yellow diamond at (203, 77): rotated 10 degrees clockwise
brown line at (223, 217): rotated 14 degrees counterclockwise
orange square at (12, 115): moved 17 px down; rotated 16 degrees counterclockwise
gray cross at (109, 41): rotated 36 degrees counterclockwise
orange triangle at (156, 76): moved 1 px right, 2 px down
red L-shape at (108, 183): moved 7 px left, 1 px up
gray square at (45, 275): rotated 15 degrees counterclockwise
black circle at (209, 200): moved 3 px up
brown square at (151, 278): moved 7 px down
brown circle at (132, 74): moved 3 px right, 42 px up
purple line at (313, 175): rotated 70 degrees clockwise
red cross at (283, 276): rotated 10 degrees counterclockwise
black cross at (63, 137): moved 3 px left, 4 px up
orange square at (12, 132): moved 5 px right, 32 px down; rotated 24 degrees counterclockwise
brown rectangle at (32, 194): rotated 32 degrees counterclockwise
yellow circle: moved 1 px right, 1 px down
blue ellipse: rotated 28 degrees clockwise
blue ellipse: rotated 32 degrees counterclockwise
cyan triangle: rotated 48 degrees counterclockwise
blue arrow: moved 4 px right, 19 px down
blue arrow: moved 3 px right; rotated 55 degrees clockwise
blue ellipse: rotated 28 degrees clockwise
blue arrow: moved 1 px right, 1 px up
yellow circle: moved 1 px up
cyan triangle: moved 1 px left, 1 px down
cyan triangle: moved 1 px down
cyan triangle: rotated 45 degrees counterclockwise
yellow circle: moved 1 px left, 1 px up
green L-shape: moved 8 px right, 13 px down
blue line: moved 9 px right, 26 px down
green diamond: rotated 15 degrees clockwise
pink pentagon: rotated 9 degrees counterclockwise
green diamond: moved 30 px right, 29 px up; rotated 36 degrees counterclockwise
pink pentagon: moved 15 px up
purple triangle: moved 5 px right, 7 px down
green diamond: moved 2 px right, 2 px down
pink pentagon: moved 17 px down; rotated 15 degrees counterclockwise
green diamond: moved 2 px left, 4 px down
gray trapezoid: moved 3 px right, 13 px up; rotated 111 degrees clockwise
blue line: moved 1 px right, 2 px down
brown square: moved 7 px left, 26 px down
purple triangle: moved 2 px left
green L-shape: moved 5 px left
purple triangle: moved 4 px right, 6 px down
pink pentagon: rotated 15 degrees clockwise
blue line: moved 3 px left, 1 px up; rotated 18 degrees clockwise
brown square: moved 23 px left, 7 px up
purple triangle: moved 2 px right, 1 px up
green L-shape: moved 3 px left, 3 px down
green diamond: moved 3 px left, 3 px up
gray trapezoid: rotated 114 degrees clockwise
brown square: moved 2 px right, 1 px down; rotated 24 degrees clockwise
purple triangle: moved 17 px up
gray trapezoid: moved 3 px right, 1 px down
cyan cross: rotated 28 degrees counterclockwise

________________________

* TASK TO COMPLETE *
Reproduce all of the entries above verbatim, keeping every word, number, and mark of punctuation unchanged.

* WRITTEN RESPONSE *
yellow diamond at (203, 77): rotated 10 degrees clockwise
brown line at (223, 217): rotated 14 degrees counterclockwise
orange square at (12, 115): moved 17 px down; rotated 16 degrees counterclockwise
gray cross at (109, 41): rotated 36 degrees counterclockwise
orange triangle at (156, 76): moved 1 px right, 2 px down
red L-shape at (108, 183): moved 7 px left, 1 px up
gray square at (45, 275): rotated 15 degrees counterclockwise
black circle at (209, 200): moved 3 px up
brown square at (151, 278): moved 7 px down
brown circle at (132, 74): moved 3 px right, 42 px up
purple line at (313, 175): rotated 70 degrees clockwise
red cross at (283, 276): rotated 10 degrees counterclockwise
black cross at (63, 137): moved 3 px left, 4 px up
orange square at (12, 132): moved 5 px right, 32 px down; rotated 24 degrees counterclockwise
brown rectangle at (32, 194): rotated 32 degrees counterclockwise
yellow circle: moved 1 px right, 1 px down
blue ellipse: rotated 28 degrees clockwise
blue ellipse: rotated 32 degrees counterclockwise
cyan triangle: rotated 48 degrees counterclockwise
blue arrow: moved 4 px right, 19 px down
blue arrow: moved 3 px right; rotated 55 degrees clockwise
blue ellipse: rotated 28 degrees clockwise
blue arrow: moved 1 px right, 1 px up
yellow circle: moved 1 px up
cyan triangle: moved 1 px left, 1 px down
cyan triangle: moved 1 px down
cyan triangle: rotated 45 degrees counterclockwise
yellow circle: moved 1 px left, 1 px up
green L-shape: moved 8 px right, 13 px down
blue line: moved 9 px right, 26 px down
green diamond: rotated 15 degrees clockwise
pink pentagon: rotated 9 degrees counterclockwise
green diamond: moved 30 px right, 29 px up; rotated 36 degrees counterclockwise
pink pentagon: moved 15 px up
purple triangle: moved 5 px right, 7 px down
green diamond: moved 2 px right, 2 px down
pink pentagon: moved 17 px down; rotated 15 degrees counterclockwise
green diamond: moved 2 px left, 4 px down
gray trapezoid: moved 3 px right, 13 px up; rotated 111 degrees clockwise
blue line: moved 1 px right, 2 px down
brown square: moved 7 px left, 26 px down
purple triangle: moved 2 px left
green L-shape: moved 5 px left
purple triangle: moved 4 px right, 6 px down
pink pentagon: rotated 15 degrees clockwise
blue line: moved 3 px left, 1 px up; rotated 18 degrees clockwise
brown square: moved 23 px left, 7 px up
purple triangle: moved 2 px right, 1 px up
green L-shape: moved 3 px left, 3 px down
green diamond: moved 3 px left, 3 px up
gray trapezoid: rotated 114 degrees clockwise
brown square: moved 2 px right, 1 px down; rotated 24 degrees clockwise
purple triangle: moved 17 px up
gray trapezoid: moved 3 px right, 1 px down
cyan cross: rotated 28 degrees counterclockwise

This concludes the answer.